*TASK DIRECTIONS*. The result should be all the records, exact and complete, without a single picture.
┄┄┄┄┄┄┄┄┄┄
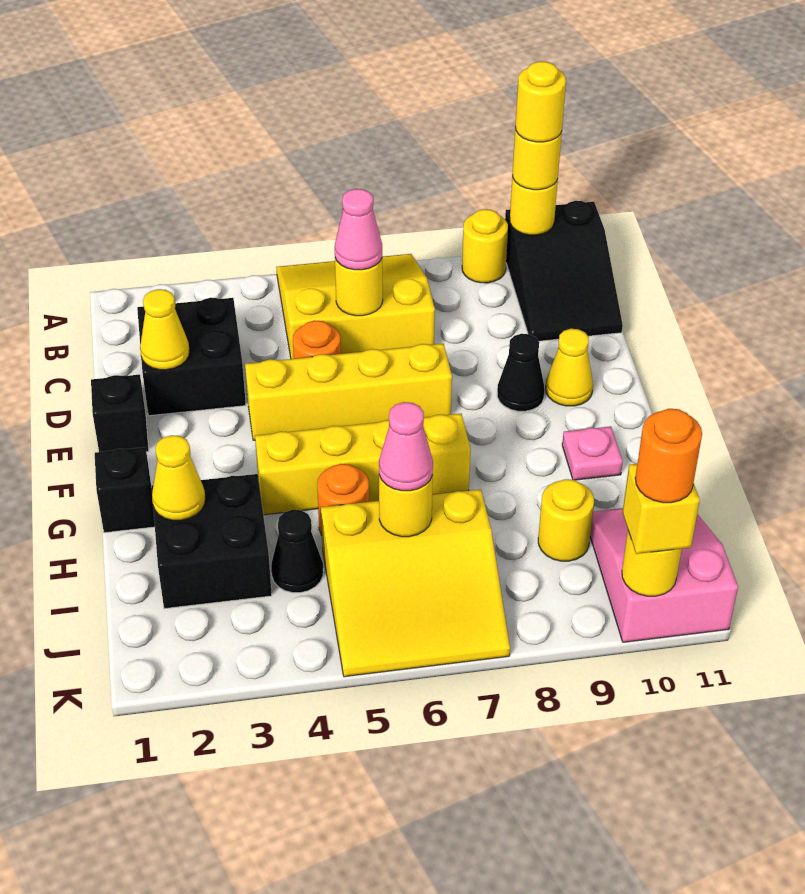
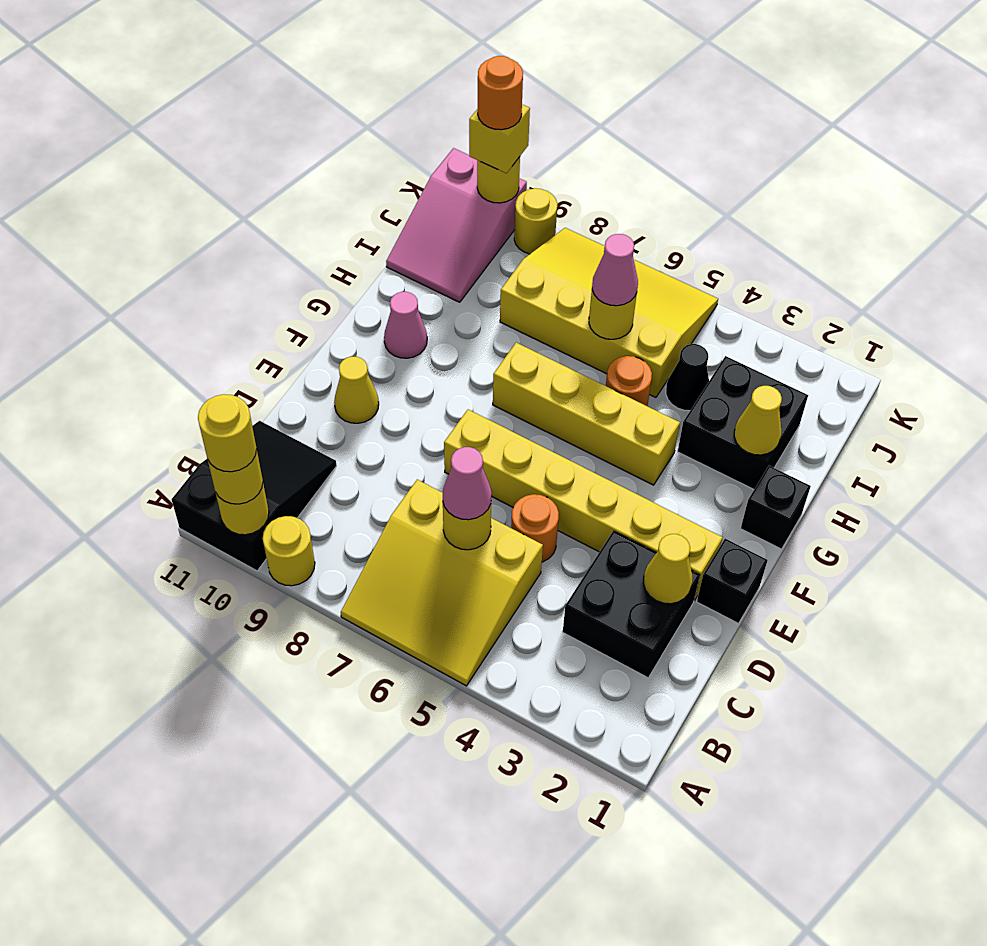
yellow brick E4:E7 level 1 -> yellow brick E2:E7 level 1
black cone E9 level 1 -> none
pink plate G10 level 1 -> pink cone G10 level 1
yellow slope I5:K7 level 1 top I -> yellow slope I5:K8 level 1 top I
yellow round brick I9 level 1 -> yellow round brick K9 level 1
┄┄┄┄┄┄┄┄┄┄
*ANSWER SPACE*.
yellow brick E4:E7 level 1 -> yellow brick E2:E7 level 1
black cone E9 level 1 -> none
pink plate G10 level 1 -> pink cone G10 level 1
yellow slope I5:K7 level 1 top I -> yellow slope I5:K8 level 1 top I
yellow round brick I9 level 1 -> yellow round brick K9 level 1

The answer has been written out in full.